(Before-and-after object listings)
★ ★ ★ ★
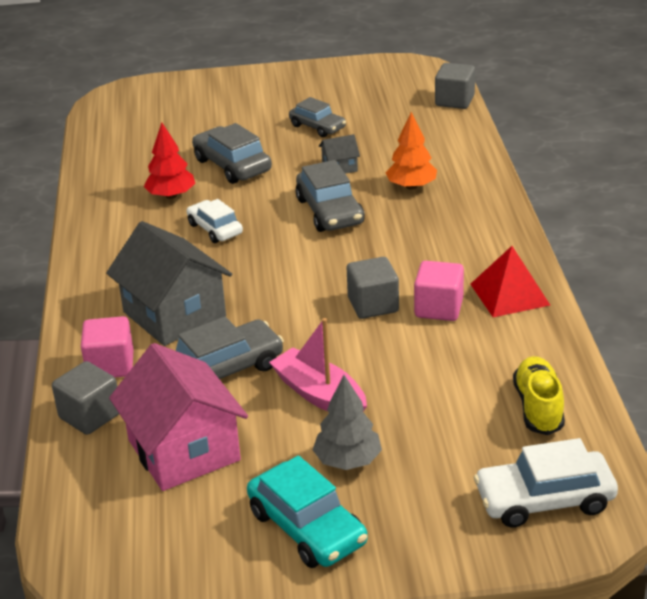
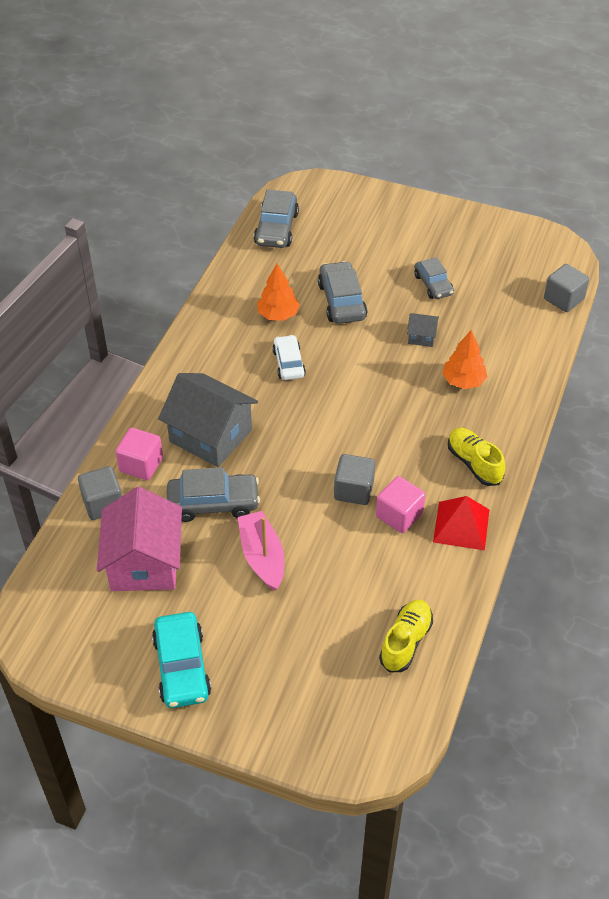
camera: 25 degrees right, 15 degrees up
grey house [106,221,232,346] -> grey house turned 45 degrees counterclockwise [158,373,258,467]
red tree [144,122,195,199] -> orange tree [257,264,300,321]
grey car [295,160,365,232] -> grey car moved to [254,190,299,248]
grey tree [312,375,382,470] -> none
white car [474,438,618,528] -> none
none -> yellow shoe [448,428,505,486]

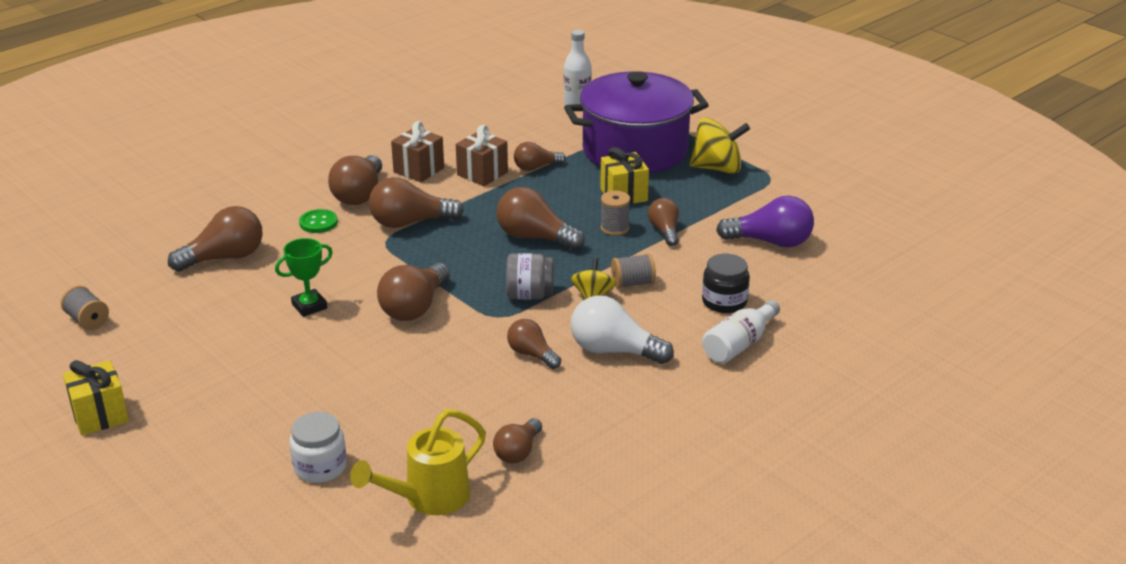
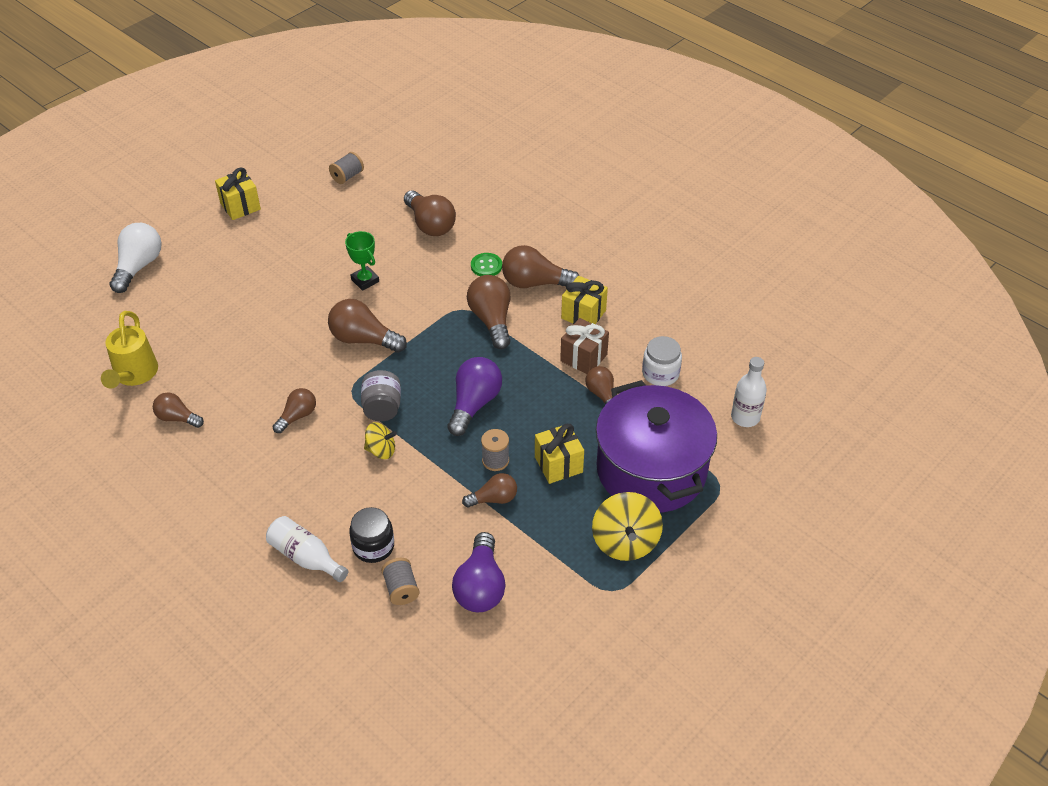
camera: 85 degrees right, 15 degrees up
white jar [290,412,347,483] -> white jar moved to [642,336,682,386]
yellow watering can [350,409,486,515] -> yellow watering can turned 135 degrees counterclockwise [101,311,158,389]
brown gift [391,121,444,182] -> yellow gift [561,276,608,324]
brown light bulb [496,187,585,250] -> purple light bulb [447,357,502,436]
white light bulb [571,295,674,364] -> white light bulb moved to [109,223,161,293]
grey spool [611,253,656,288] -> grey spool moved to [382,558,420,605]

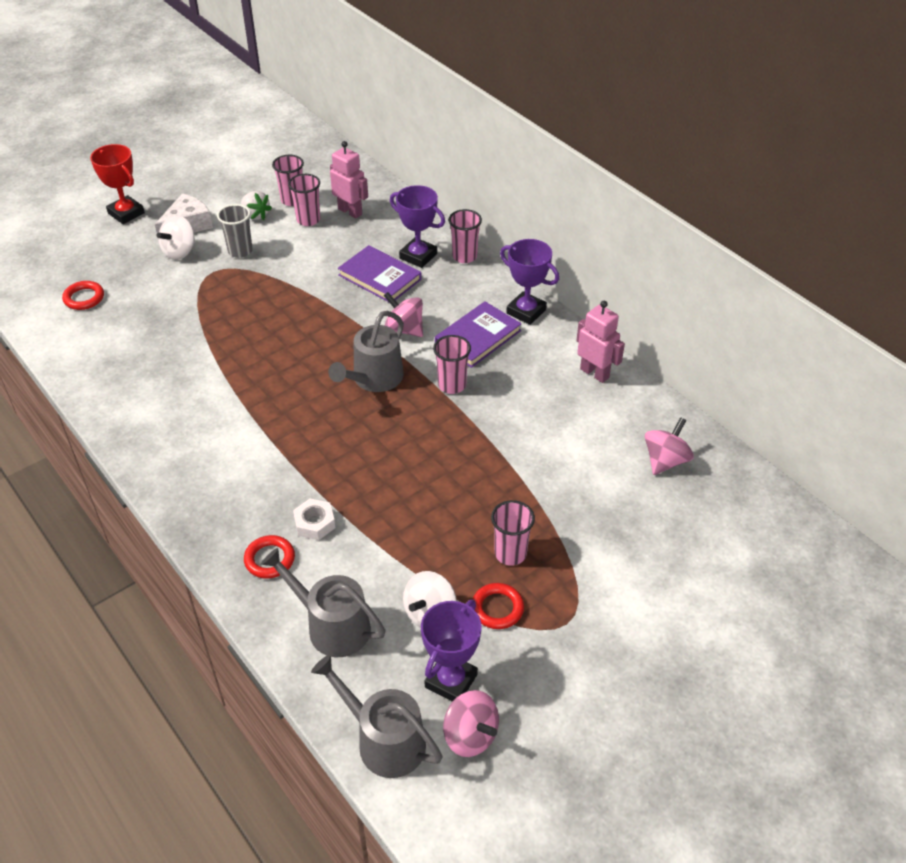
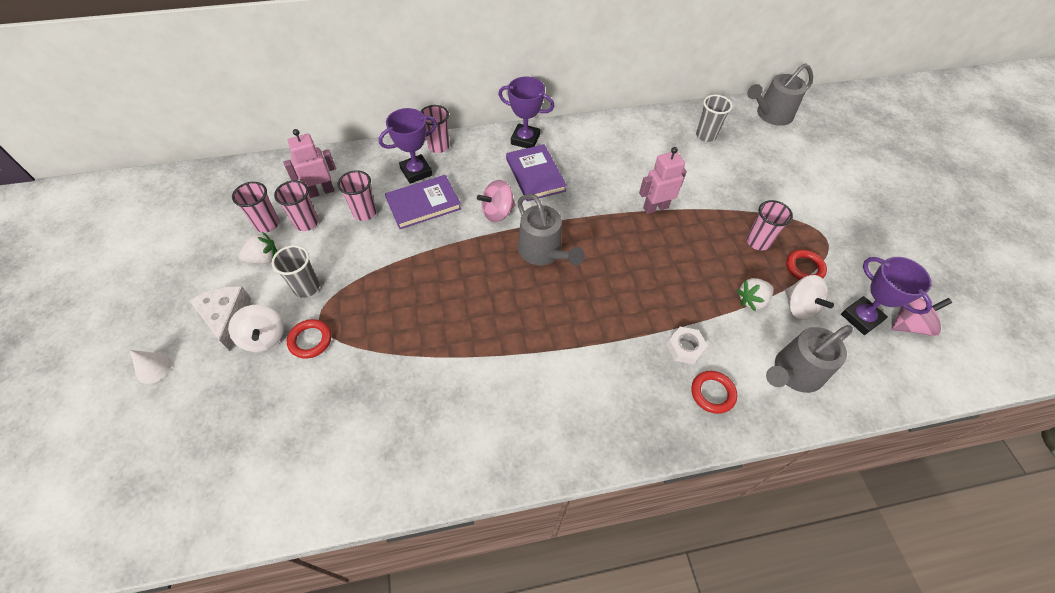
camera: 65 degrees left, 10 degrees up
red ring [62,281,104,310] -> red ring moved to [287,319,331,359]
red trophy [90,144,145,224] -> white cone [130,350,172,384]
grey watering can [311,655,442,778] -> grey watering can moved to [747,63,813,126]
pink cup [433,335,471,394] -> pink cup moved to [338,170,377,221]
purple trophy [500,239,559,325] -> purple trophy turned 45 degrees clockwise [498,77,555,148]
pink robot [576,301,625,383] -> pink robot moved to [639,147,687,214]
pink spinning top [645,417,694,475] -> grey cup [696,95,733,142]
none -> white strawberry [737,278,774,311]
★ ★ ★ ★
**YOUR TASK:** The copy should hold only the lines from the one with "brown light bulb" through the one with "pink spinning top", exactly as they stand above. Leave out the pictures.

**FINAL ANSWER:**
brown light bulb [496,187,585,250] -> purple light bulb [447,357,502,436]
white light bulb [571,295,674,364] -> white light bulb moved to [109,223,161,293]
grey spool [611,253,656,288] -> grey spool moved to [382,558,420,605]

camera: 65 degrees left, 10 degrees up
red ring [62,281,104,310] -> red ring moved to [287,319,331,359]
red trophy [90,144,145,224] -> white cone [130,350,172,384]
grey watering can [311,655,442,778] -> grey watering can moved to [747,63,813,126]
pink cup [433,335,471,394] -> pink cup moved to [338,170,377,221]
purple trophy [500,239,559,325] -> purple trophy turned 45 degrees clockwise [498,77,555,148]
pink robot [576,301,625,383] -> pink robot moved to [639,147,687,214]
pink spinning top [645,417,694,475] -> grey cup [696,95,733,142]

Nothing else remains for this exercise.